If an entry holds a picture, leave that picture out; copy everything else exactly.
··· SUPPLIED MATERIAL
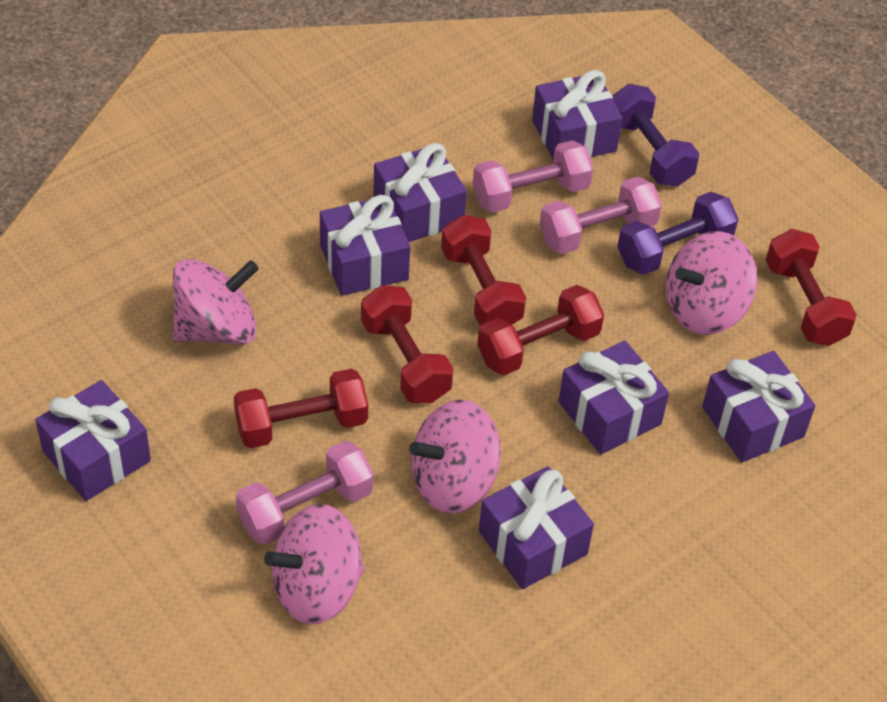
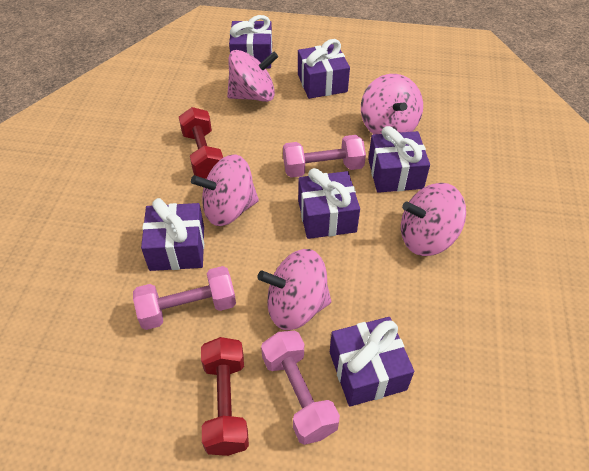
pink spinning top: 4 -> 5
purple dumbbell: 2 -> 0
purple gift: 7 -> 6
red dumbbell: 5 -> 2

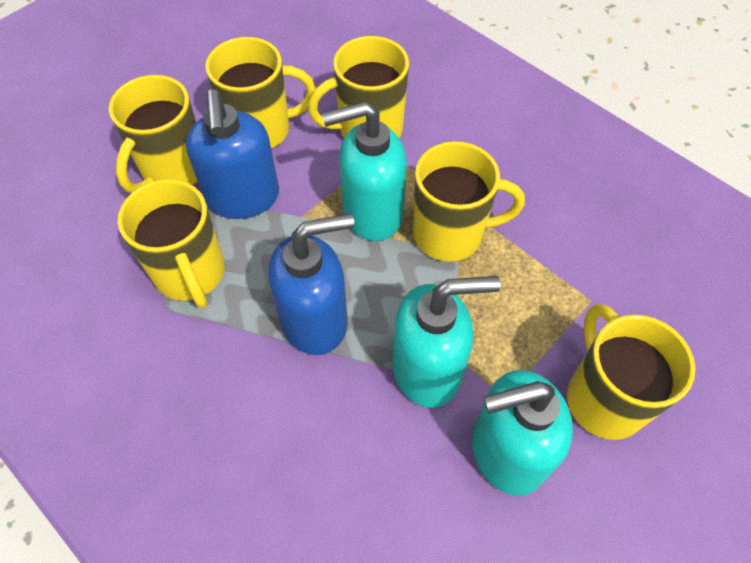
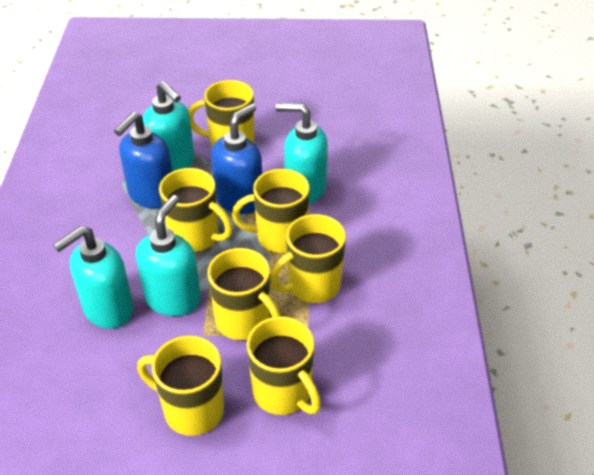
turquoise soap dispenser: 3 -> 4
yellow mug: 6 -> 7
······
▸ RESULT FOR THIS EXERCISE
pink spinning top: 4 -> 5
purple dumbbell: 2 -> 0
purple gift: 7 -> 6
red dumbbell: 5 -> 2

turquoise soap dispenser: 3 -> 4
yellow mug: 6 -> 7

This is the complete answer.